WORK INSTRUCTIONS: Reproduce the entries in full, with no changes.

AVAILABLE DATA:
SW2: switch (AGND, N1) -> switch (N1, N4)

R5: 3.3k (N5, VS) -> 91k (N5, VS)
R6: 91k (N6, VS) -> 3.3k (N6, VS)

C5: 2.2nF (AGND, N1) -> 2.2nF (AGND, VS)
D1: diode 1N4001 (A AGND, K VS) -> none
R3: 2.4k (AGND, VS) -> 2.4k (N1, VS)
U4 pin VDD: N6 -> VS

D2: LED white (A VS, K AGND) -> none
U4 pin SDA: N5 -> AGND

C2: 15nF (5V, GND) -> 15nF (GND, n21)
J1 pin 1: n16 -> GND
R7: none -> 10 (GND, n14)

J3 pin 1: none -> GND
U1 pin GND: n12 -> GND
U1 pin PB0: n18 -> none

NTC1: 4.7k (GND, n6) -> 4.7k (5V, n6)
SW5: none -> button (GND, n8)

SOLUTION:
SW2: switch (AGND, N1) -> switch (N1, N4)

R5: 3.3k (N5, VS) -> 91k (N5, VS)
R6: 91k (N6, VS) -> 3.3k (N6, VS)

C5: 2.2nF (AGND, N1) -> 2.2nF (AGND, VS)
D1: diode 1N4001 (A AGND, K VS) -> none
R3: 2.4k (AGND, VS) -> 2.4k (N1, VS)
U4 pin VDD: N6 -> VS

D2: LED white (A VS, K AGND) -> none
U4 pin SDA: N5 -> AGND

C2: 15nF (5V, GND) -> 15nF (GND, n21)
J1 pin 1: n16 -> GND
R7: none -> 10 (GND, n14)

J3 pin 1: none -> GND
U1 pin GND: n12 -> GND
U1 pin PB0: n18 -> none

NTC1: 4.7k (GND, n6) -> 4.7k (5V, n6)
SW5: none -> button (GND, n8)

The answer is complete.